EXERCISE REQUIREMENTS:
In your transcription, keep every record exact and leave out the pictures.

Coordinate-based change listings:

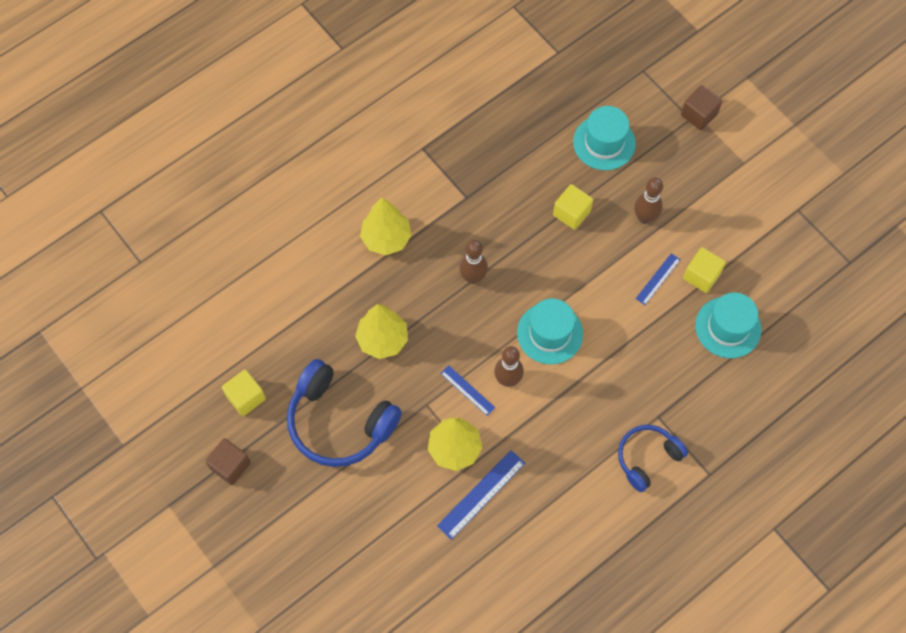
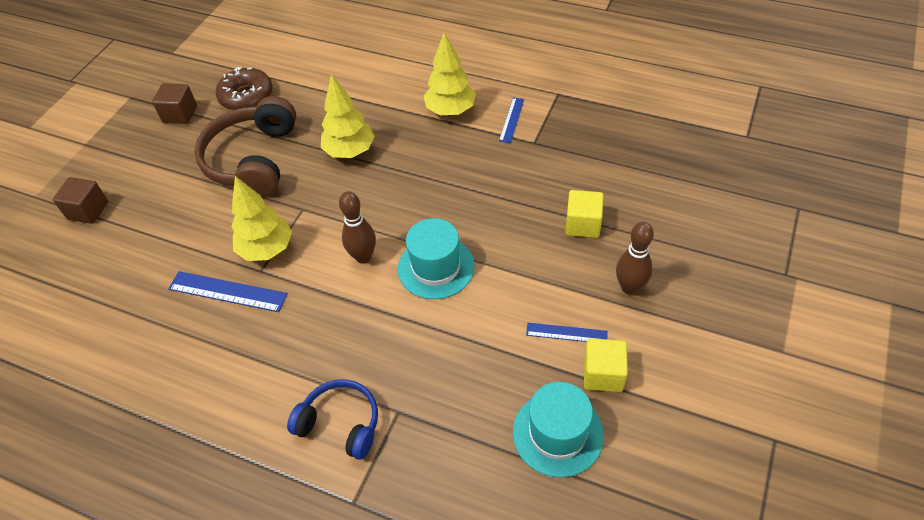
camera: 65 degrees right, 15 degrees down
(246, 397) = (246, 96): yellow cube -> brown donut
(339, 422) = (253, 159): blue headphones -> brown headphones
(467, 390) = (334, 231): blue ruler -> blue ruler (511, 120)
(473, 277) = (455, 183): brown bowling pin -> none
(604, 143) = (684, 214): turquoise hat -> none
(699, 115) = (798, 279): brown cube -> brown cube (88, 210)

OUTPUT BELOW:
camera: 65 degrees right, 15 degrees down
(246, 397) = (246, 96): yellow cube -> brown donut
(339, 422) = (253, 159): blue headphones -> brown headphones
(467, 390) = (334, 231): blue ruler -> blue ruler (511, 120)
(473, 277) = (455, 183): brown bowling pin -> none
(604, 143) = (684, 214): turquoise hat -> none
(699, 115) = (798, 279): brown cube -> brown cube (88, 210)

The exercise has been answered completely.